Data supplied:
┄┄┄┄┄┄┄┄┄┄┄┄┄┄┄┄┄┄┄┄

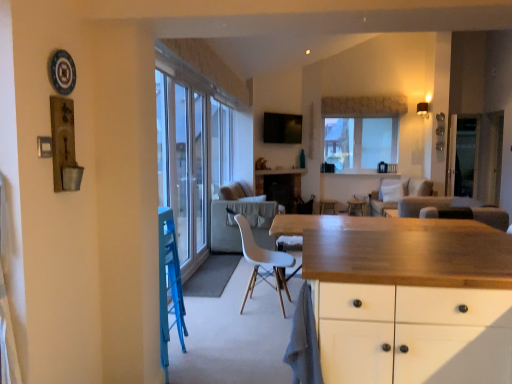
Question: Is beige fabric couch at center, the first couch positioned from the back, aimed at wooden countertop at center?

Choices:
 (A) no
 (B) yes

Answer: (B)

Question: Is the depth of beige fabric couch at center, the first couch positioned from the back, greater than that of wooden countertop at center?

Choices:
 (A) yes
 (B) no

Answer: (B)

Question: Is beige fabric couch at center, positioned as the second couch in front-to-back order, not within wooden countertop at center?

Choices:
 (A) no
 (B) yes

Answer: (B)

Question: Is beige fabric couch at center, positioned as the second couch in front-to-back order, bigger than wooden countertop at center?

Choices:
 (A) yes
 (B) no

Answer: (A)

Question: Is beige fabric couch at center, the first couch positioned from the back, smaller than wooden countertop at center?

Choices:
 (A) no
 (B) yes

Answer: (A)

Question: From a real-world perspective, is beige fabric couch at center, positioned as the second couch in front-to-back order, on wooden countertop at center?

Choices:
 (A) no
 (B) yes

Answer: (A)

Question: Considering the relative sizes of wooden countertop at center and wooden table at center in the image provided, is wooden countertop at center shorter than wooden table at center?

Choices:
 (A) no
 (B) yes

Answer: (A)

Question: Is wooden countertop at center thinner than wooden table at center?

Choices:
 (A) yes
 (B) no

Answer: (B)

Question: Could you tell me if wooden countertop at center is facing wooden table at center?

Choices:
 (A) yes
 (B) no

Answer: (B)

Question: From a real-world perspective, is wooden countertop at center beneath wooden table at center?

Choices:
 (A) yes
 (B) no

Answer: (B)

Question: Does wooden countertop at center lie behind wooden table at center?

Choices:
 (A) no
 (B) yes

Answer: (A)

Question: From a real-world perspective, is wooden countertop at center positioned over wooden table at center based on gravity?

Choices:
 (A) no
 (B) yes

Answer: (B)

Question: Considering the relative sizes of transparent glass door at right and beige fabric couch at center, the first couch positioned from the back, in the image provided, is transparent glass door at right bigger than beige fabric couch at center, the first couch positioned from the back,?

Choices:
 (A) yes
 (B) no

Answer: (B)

┄┄┄┄┄┄┄┄┄┄┄┄┄┄┄┄┄┄┄┄

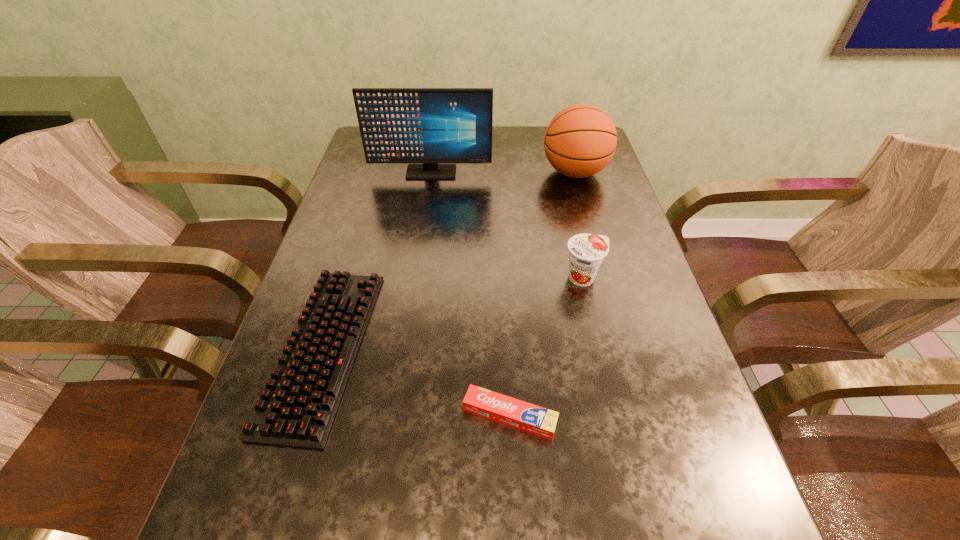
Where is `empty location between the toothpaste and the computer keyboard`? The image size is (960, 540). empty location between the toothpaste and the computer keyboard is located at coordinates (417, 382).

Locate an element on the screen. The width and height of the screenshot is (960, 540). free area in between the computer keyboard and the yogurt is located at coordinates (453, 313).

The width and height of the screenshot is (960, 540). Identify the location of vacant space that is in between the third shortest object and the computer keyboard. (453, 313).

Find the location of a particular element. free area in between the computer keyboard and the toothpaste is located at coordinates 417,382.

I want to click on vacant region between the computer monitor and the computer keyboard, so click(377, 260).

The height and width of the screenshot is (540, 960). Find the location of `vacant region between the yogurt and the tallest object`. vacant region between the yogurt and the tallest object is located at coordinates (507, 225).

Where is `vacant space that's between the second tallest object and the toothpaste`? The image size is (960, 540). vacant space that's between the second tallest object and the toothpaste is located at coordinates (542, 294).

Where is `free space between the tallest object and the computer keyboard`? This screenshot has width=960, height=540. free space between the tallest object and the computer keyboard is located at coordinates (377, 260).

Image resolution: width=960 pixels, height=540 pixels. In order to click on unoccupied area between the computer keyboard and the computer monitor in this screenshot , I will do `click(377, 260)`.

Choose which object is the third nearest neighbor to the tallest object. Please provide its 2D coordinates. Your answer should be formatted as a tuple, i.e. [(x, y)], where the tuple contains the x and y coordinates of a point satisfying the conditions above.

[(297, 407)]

┄┄┄┄┄┄┄┄┄┄┄┄┄┄┄┄┄┄┄┄

Task statement:
From the items above, reproduce without alteration every line that begins with the one containing "Question: From a real-world perspective, is beige" and that stops after the line containing "Question: Does wooden", including both of those lines.

Output for this task:
Question: From a real-world perspective, is beige fabric couch at center, positioned as the second couch in front-to-back order, on wooden countertop at center?

Choices:
 (A) no
 (B) yes

Answer: (A)

Question: Considering the relative sizes of wooden countertop at center and wooden table at center in the image provided, is wooden countertop at center shorter than wooden table at center?

Choices:
 (A) no
 (B) yes

Answer: (A)

Question: Is wooden countertop at center thinner than wooden table at center?

Choices:
 (A) yes
 (B) no

Answer: (B)

Question: Could you tell me if wooden countertop at center is facing wooden table at center?

Choices:
 (A) yes
 (B) no

Answer: (B)

Question: From a real-world perspective, is wooden countertop at center beneath wooden table at center?

Choices:
 (A) yes
 (B) no

Answer: (B)

Question: Does wooden countertop at center lie behind wooden table at center?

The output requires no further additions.